## [Assignment]
So long as no pictures are carried over, output the records below exactly.

◇ ◇ ◇ ◇ ◇

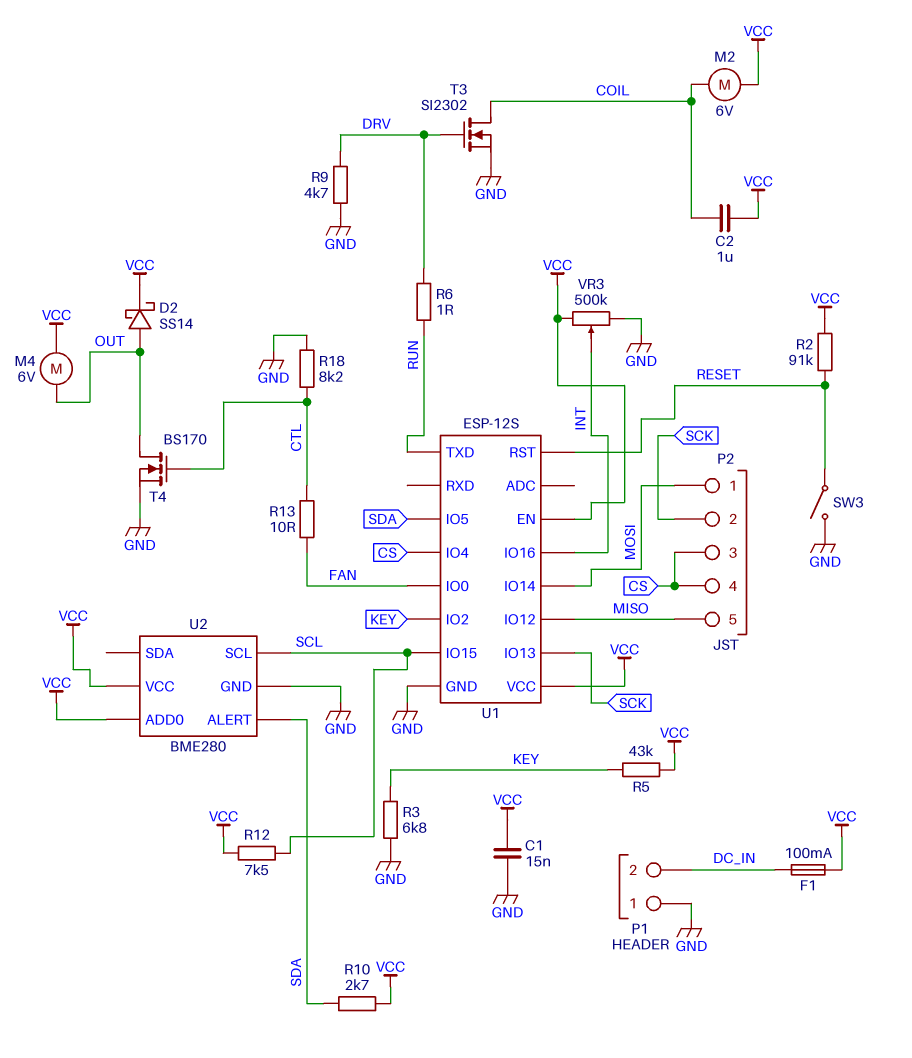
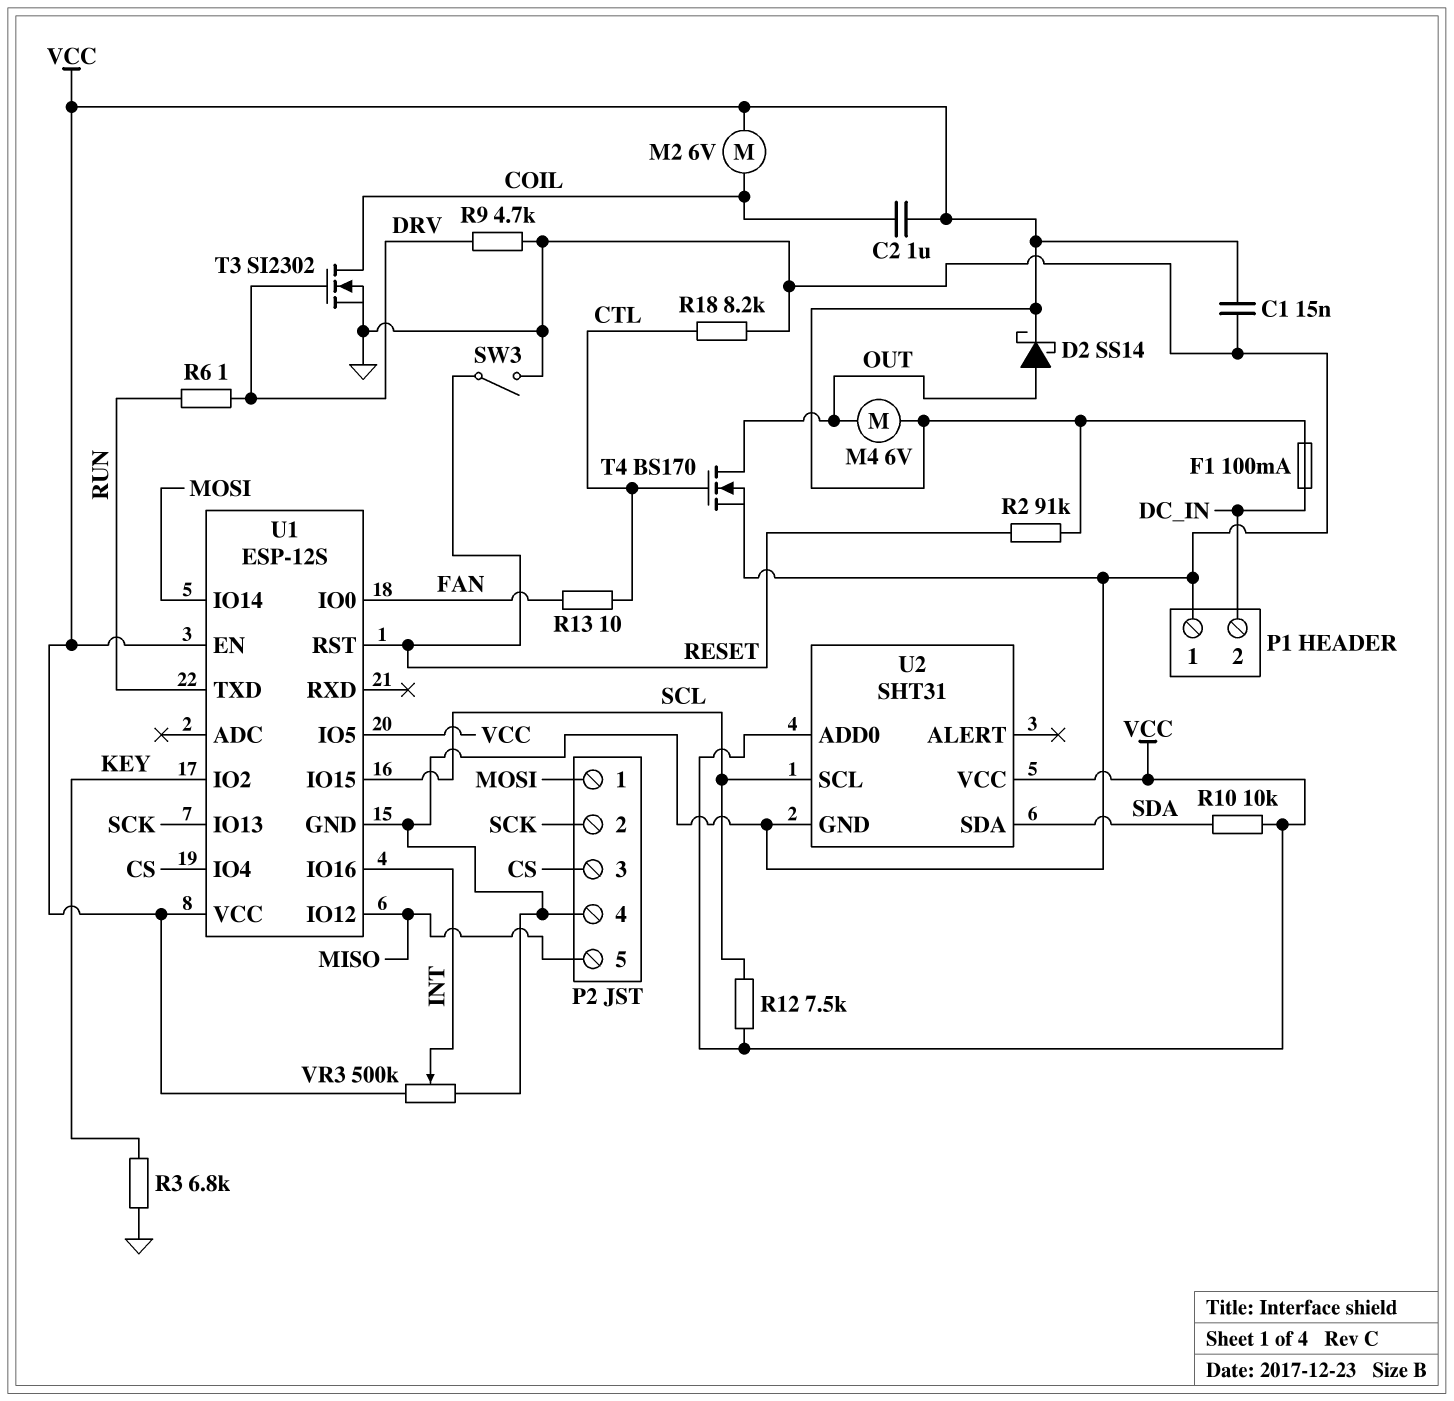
P2 pin 4: CS -> GND
R5: 43k (KEY, VCC) -> none
R10: 2.7k (SDA, VCC) -> 10k (SDA, VCC)
U1 pin IO5: SDA -> VCC
U2: BME280 -> SHT31
U2 pin ALERT: SDA -> none
U2 pin SDA: none -> SDA

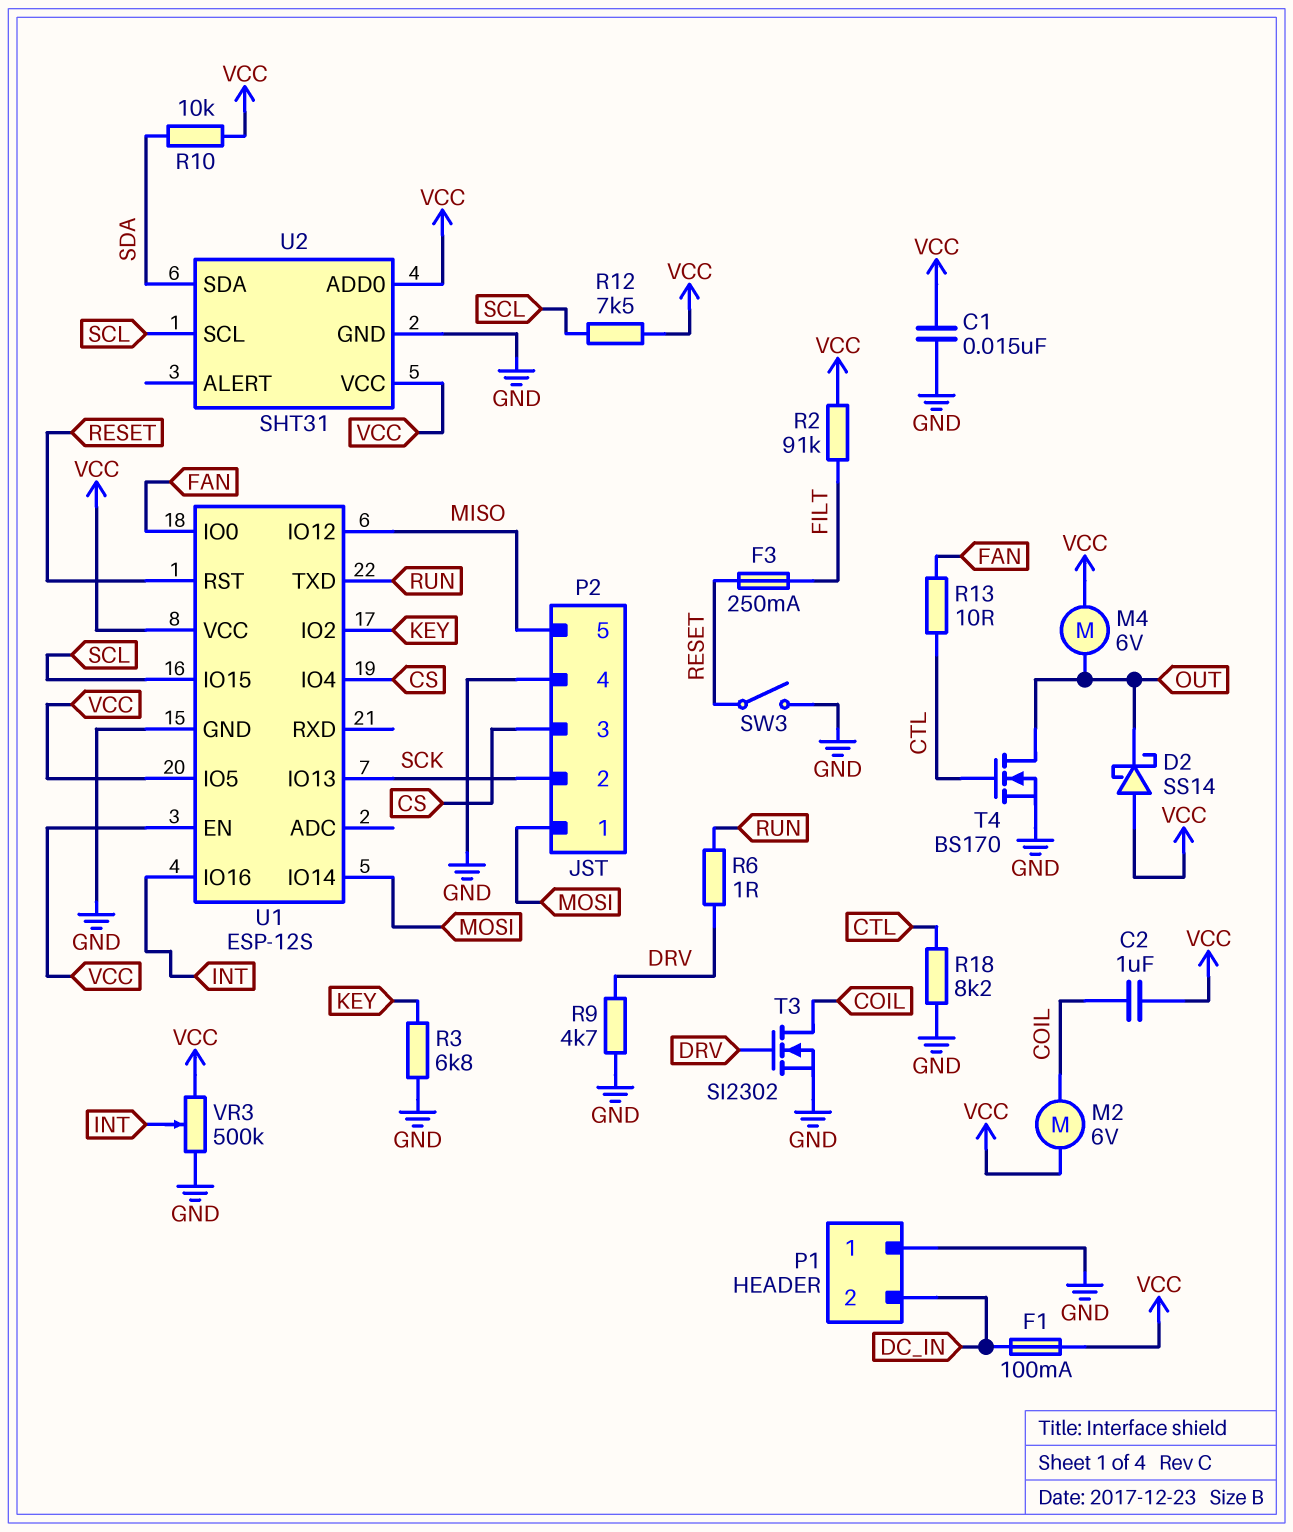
D2: schottky SS14 (A OUT, K VCC) -> schottky SS14 (A VCC, K OUT)
F3: none -> 250mA (FILT, RESET)
R2: 91k (RESET, VCC) -> 91k (FILT, VCC)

◇ ◇ ◇ ◇ ◇

## [Response for this exercise]
P2 pin 4: CS -> GND
R5: 43k (KEY, VCC) -> none
R10: 2.7k (SDA, VCC) -> 10k (SDA, VCC)
U1 pin IO5: SDA -> VCC
U2: BME280 -> SHT31
U2 pin ALERT: SDA -> none
U2 pin SDA: none -> SDA

D2: schottky SS14 (A OUT, K VCC) -> schottky SS14 (A VCC, K OUT)
F3: none -> 250mA (FILT, RESET)
R2: 91k (RESET, VCC) -> 91k (FILT, VCC)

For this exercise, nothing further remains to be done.